**Information supplied:**
----

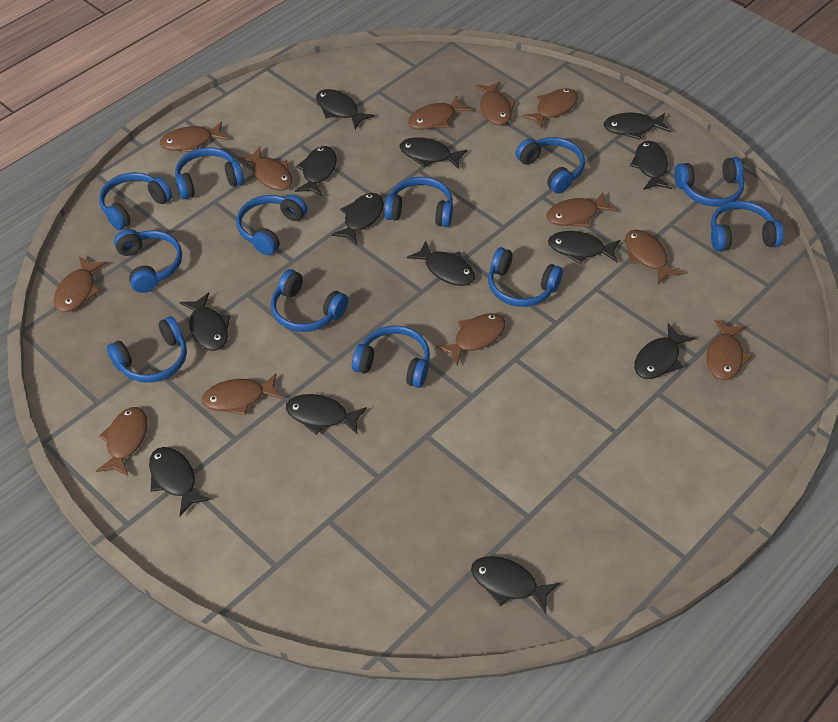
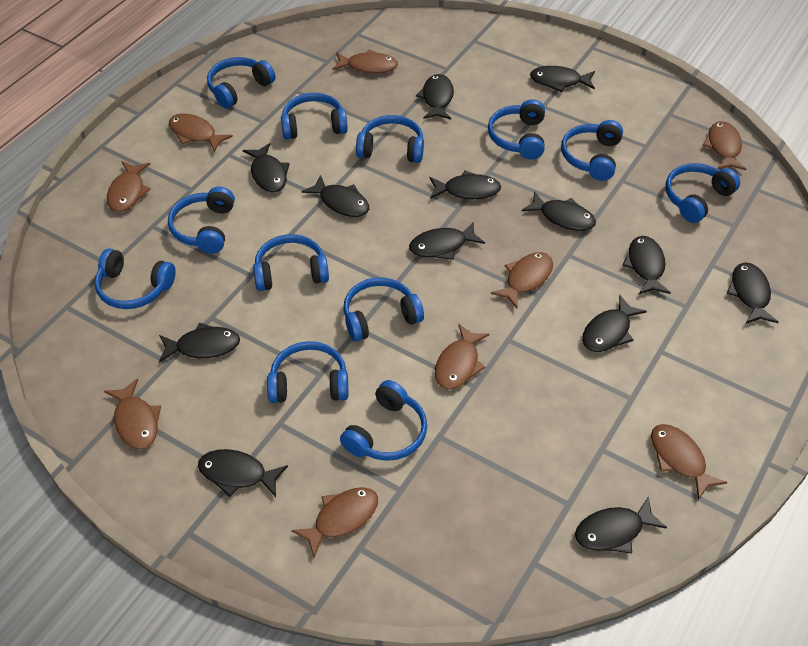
brown fish: 12 -> 9

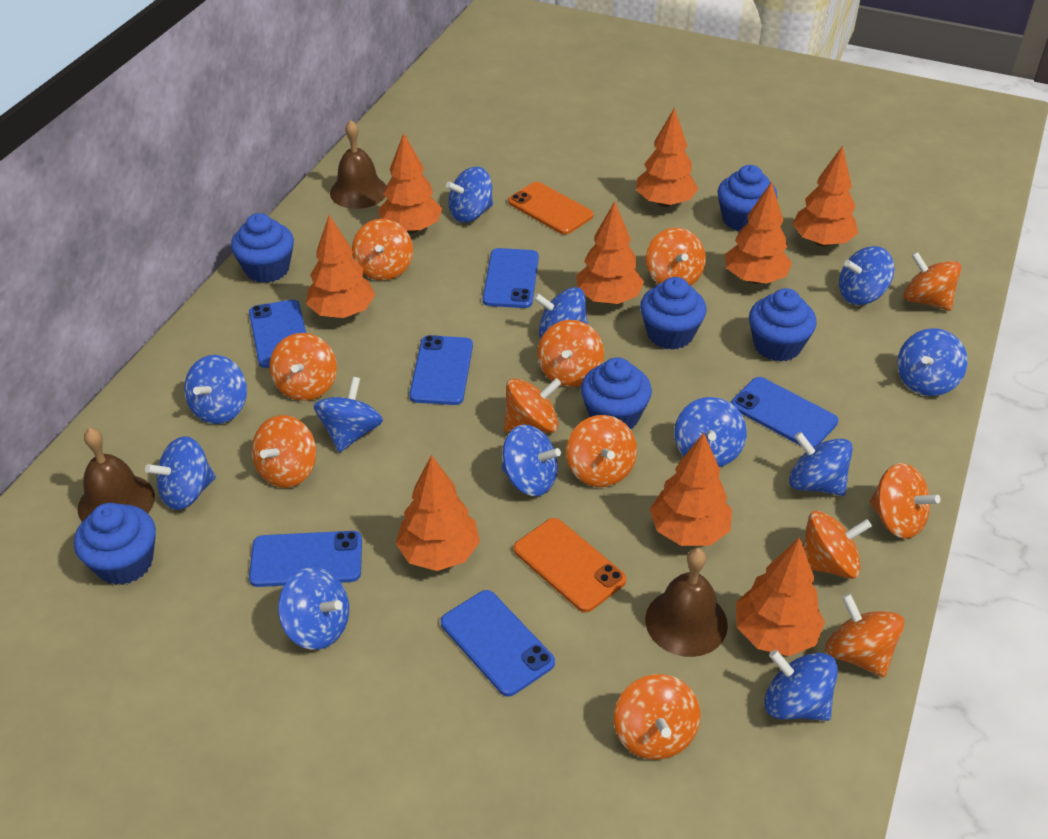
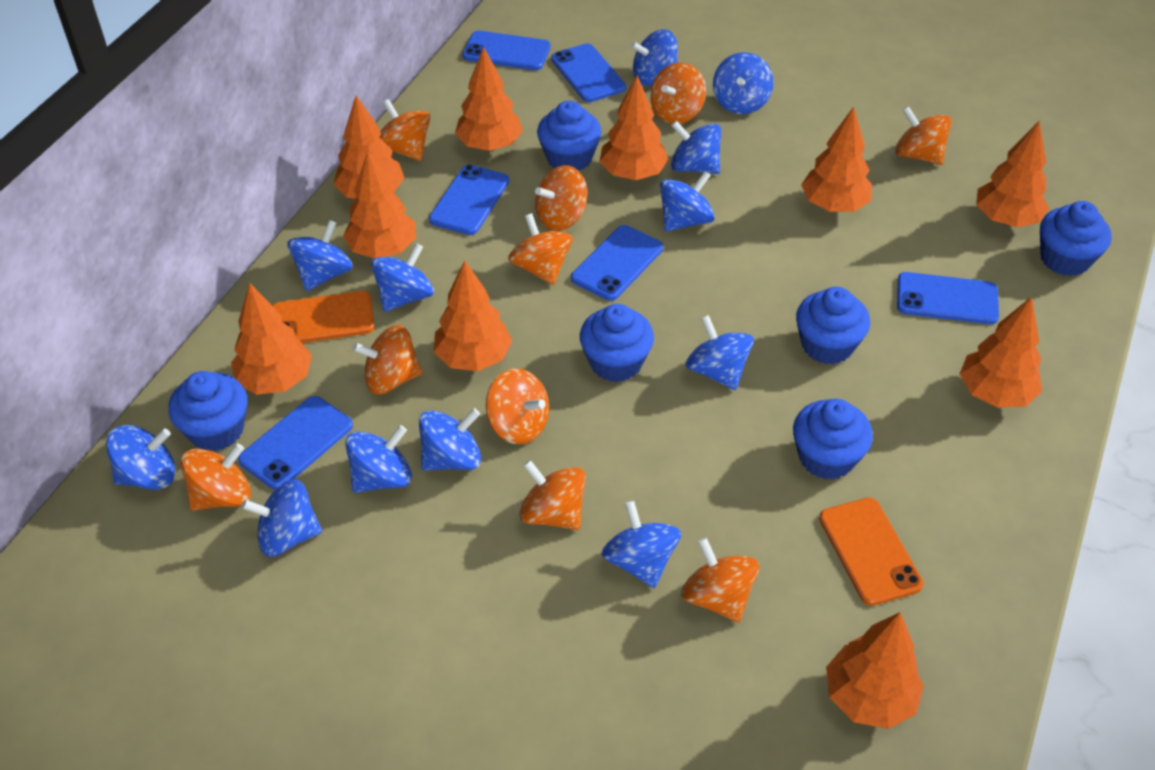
brown bell: 3 -> 0
orange spinning top: 12 -> 10
orange tree: 9 -> 10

----

**Exercise prompt:**
Set down all of the material above exactly as written, leaving the pictures out.

**Response for this exercise:**
brown fish: 12 -> 9

brown bell: 3 -> 0
orange spinning top: 12 -> 10
orange tree: 9 -> 10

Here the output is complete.